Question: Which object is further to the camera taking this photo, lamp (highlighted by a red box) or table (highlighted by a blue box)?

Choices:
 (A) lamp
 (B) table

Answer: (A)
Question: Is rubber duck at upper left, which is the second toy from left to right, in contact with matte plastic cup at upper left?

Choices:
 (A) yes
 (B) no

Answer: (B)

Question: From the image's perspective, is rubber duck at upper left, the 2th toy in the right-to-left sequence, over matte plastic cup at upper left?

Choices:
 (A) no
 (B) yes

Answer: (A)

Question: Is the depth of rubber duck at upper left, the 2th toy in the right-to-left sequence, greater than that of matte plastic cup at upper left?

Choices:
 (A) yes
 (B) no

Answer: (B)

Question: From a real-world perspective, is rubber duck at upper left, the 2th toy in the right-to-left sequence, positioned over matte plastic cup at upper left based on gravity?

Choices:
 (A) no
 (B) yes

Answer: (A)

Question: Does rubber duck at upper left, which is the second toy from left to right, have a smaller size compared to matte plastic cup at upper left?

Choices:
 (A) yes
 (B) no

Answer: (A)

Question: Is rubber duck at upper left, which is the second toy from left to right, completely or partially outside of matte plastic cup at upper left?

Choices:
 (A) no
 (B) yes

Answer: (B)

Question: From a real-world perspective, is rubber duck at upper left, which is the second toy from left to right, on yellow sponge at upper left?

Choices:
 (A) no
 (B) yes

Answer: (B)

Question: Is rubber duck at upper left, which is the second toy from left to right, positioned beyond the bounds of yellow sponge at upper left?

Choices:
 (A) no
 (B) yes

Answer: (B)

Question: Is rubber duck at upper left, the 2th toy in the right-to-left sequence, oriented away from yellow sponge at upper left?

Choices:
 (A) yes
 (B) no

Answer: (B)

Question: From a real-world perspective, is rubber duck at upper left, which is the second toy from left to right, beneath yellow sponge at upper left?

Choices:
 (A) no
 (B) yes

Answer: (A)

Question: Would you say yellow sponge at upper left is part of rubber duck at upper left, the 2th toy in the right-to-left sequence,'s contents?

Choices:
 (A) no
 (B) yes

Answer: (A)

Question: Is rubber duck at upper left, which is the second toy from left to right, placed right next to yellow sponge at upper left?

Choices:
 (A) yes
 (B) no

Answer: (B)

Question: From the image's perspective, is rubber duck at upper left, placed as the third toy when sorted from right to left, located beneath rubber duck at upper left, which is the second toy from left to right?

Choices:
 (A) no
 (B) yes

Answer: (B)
::::::::::
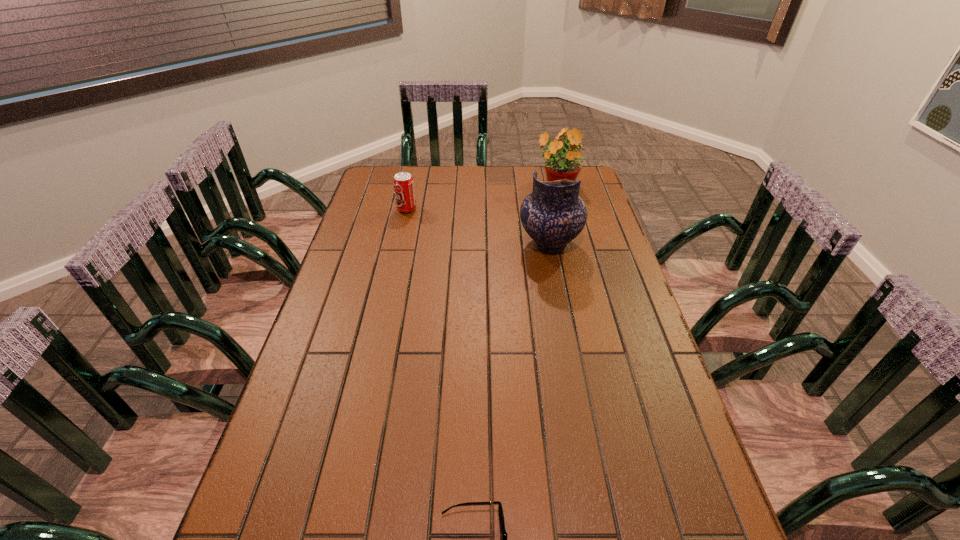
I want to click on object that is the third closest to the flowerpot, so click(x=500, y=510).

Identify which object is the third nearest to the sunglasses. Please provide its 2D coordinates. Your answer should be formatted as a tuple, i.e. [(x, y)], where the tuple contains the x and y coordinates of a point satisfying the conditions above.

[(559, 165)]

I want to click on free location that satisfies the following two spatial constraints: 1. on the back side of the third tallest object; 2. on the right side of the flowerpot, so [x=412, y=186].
::::::::::
Copy the rows starting with the line containing "[(559, 165)]" and going on through the line containing "I want to click on free", but swap "flowerpot" for "vase" and leave everything else the same.

[(559, 165)]

I want to click on free location that satisfies the following two spatial constraints: 1. on the back side of the third tallest object; 2. on the right side of the vase, so [x=412, y=186].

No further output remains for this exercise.